RECORDS TO USE:
※

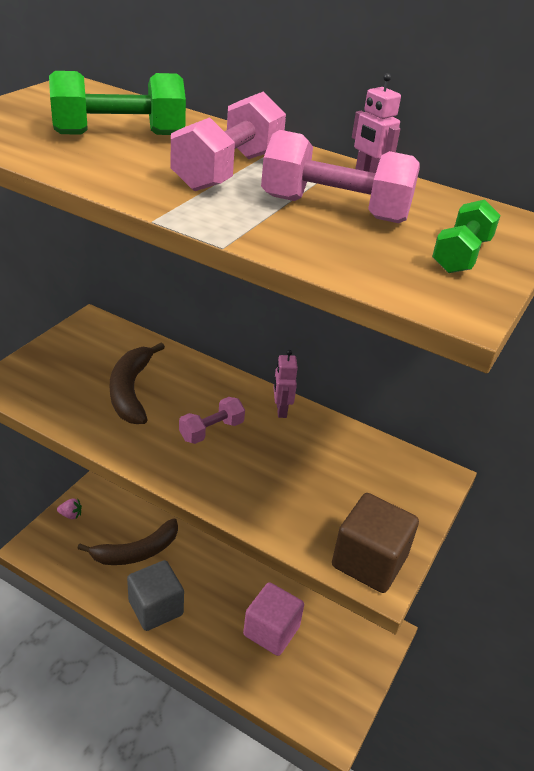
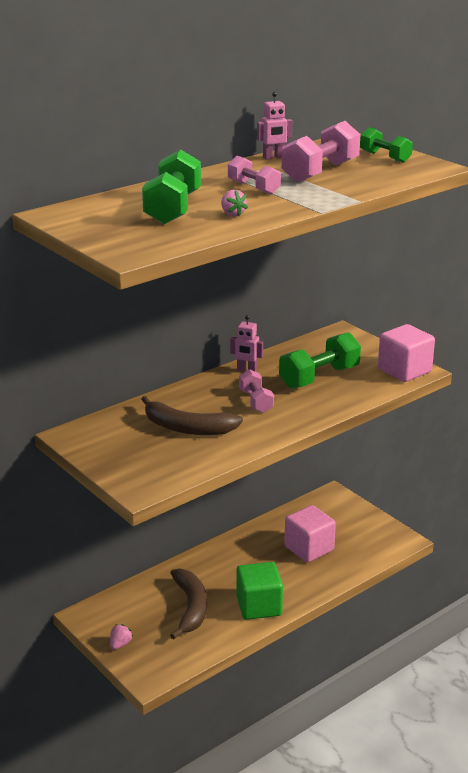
camera: 65 degrees left, 10 degrees down
(114, 166) = (232, 214): none -> pink strawberry
(155, 608) = (259, 606): grey cube -> green cube
(228, 171) = (253, 188): pink dumbbell -> pink dumbbell, size x0.61
(299, 475) = (319, 377): none -> green dumbbell
(369, 561) = (404, 370): brown cube -> pink cube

※

WHAT IS REQUIRED: Each record must appear again exactly as written above, without its pictures.

OUTPUT:
camera: 65 degrees left, 10 degrees down
(114, 166) = (232, 214): none -> pink strawberry
(155, 608) = (259, 606): grey cube -> green cube
(228, 171) = (253, 188): pink dumbbell -> pink dumbbell, size x0.61
(299, 475) = (319, 377): none -> green dumbbell
(369, 561) = (404, 370): brown cube -> pink cube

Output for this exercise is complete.